REQUIRED WORK
Please quote only the lines that start at the one with "R208: none -> 10k (GND, N12)" and go on to the last line of the data, both ends kept.
Content starts
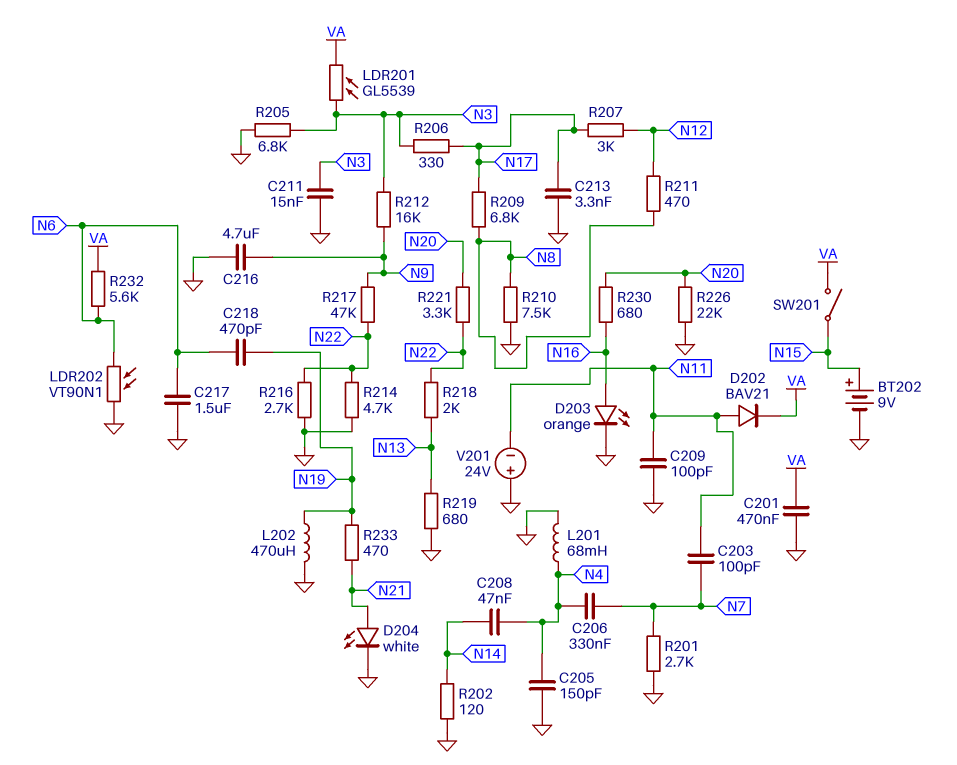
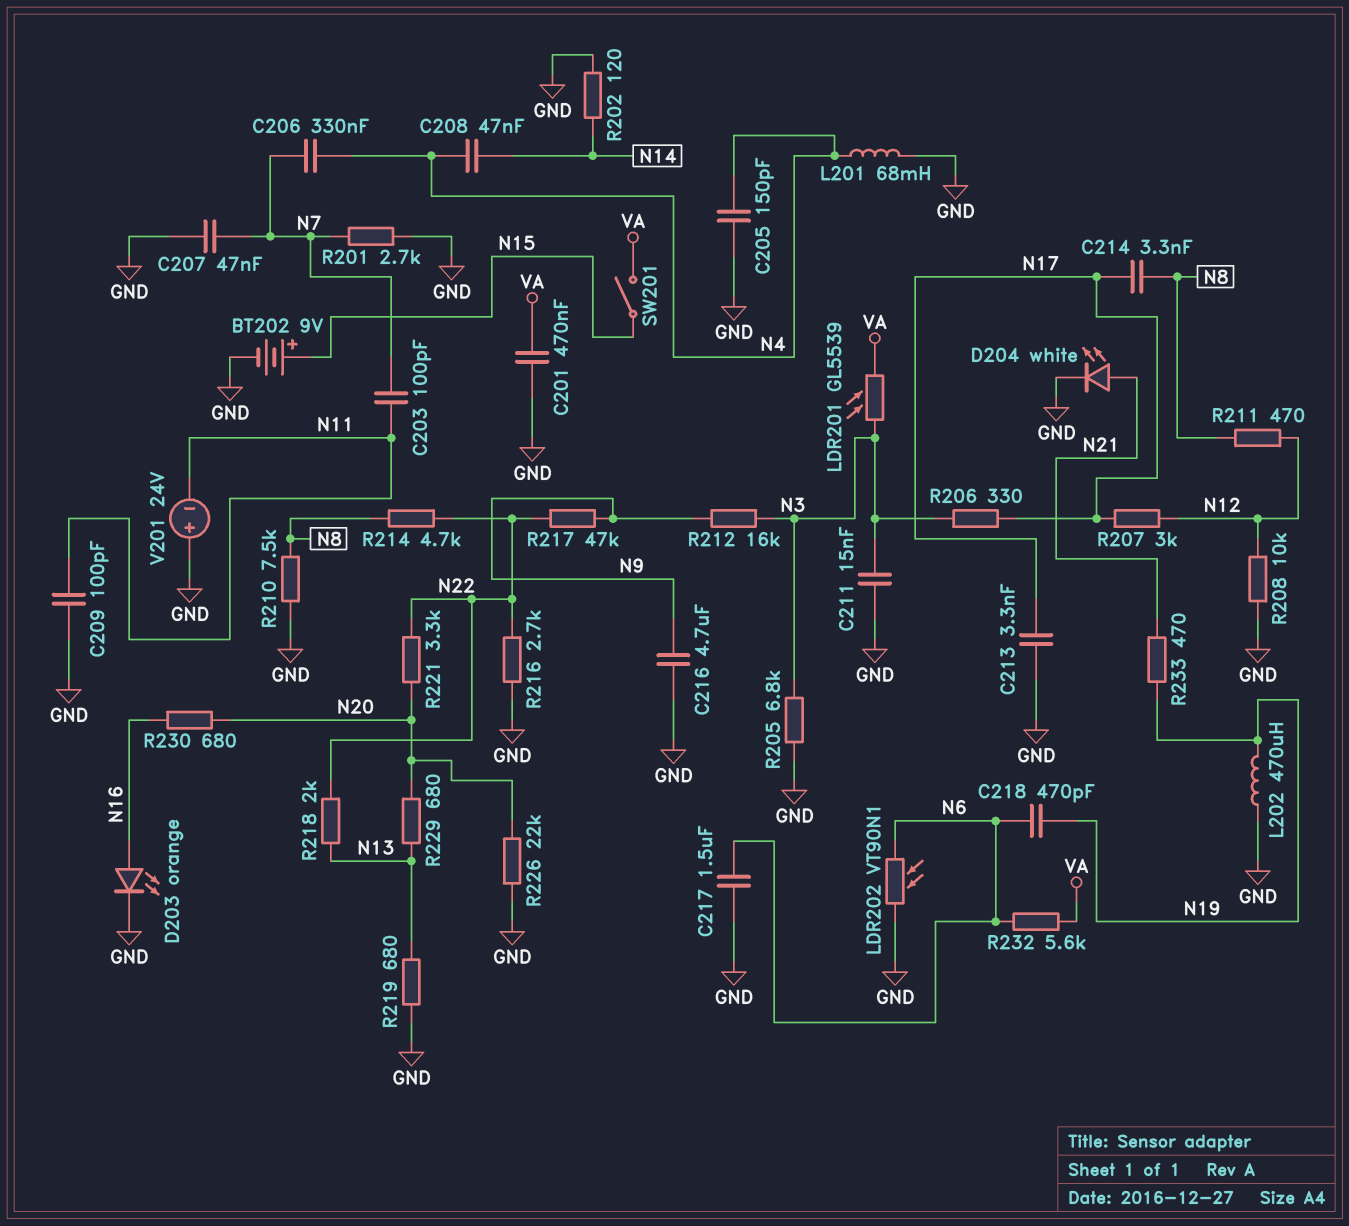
C207: none -> 47nF (GND, N7)
C214: none -> 3.3nF (N8, N17)
D202: diode BAV21 (A N11, K VA) -> none
R208: none -> 10k (GND, N12)
R209: 6.8k (N8, N17) -> none
R214: 4.7k (GND, N22) -> 4.7k (N8, N22)
R229: none -> 680 (N13, N20)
Content ends
ANSWER
R208: none -> 10k (GND, N12)
R209: 6.8k (N8, N17) -> none
R214: 4.7k (GND, N22) -> 4.7k (N8, N22)
R229: none -> 680 (N13, N20)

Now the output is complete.